#### WHAT YOU HAVE TO DO
Word for word, transcribe the lines below and drop the pictures.
[INPUT FOR THIS TASK — start]
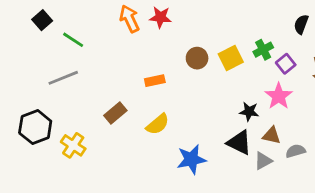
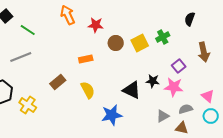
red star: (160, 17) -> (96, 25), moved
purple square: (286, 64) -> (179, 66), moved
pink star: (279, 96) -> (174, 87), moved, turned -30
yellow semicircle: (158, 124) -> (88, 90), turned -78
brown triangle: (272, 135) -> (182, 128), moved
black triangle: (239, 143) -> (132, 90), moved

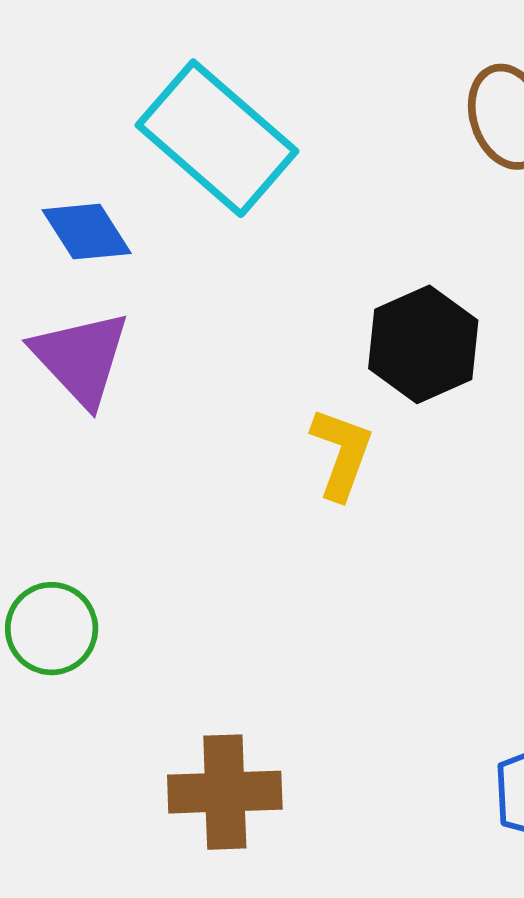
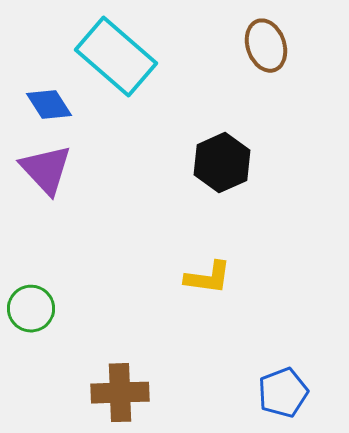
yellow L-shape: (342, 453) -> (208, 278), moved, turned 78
[INPUT FOR THIS TASK — finish]
#### RESPONSE TO THIS TASK
red star: (160, 17) -> (96, 25), moved
purple square: (286, 64) -> (179, 66), moved
pink star: (279, 96) -> (174, 87), moved, turned -30
yellow semicircle: (158, 124) -> (88, 90), turned -78
brown triangle: (272, 135) -> (182, 128), moved
black triangle: (239, 143) -> (132, 90), moved

yellow L-shape: (342, 453) -> (208, 278), moved, turned 78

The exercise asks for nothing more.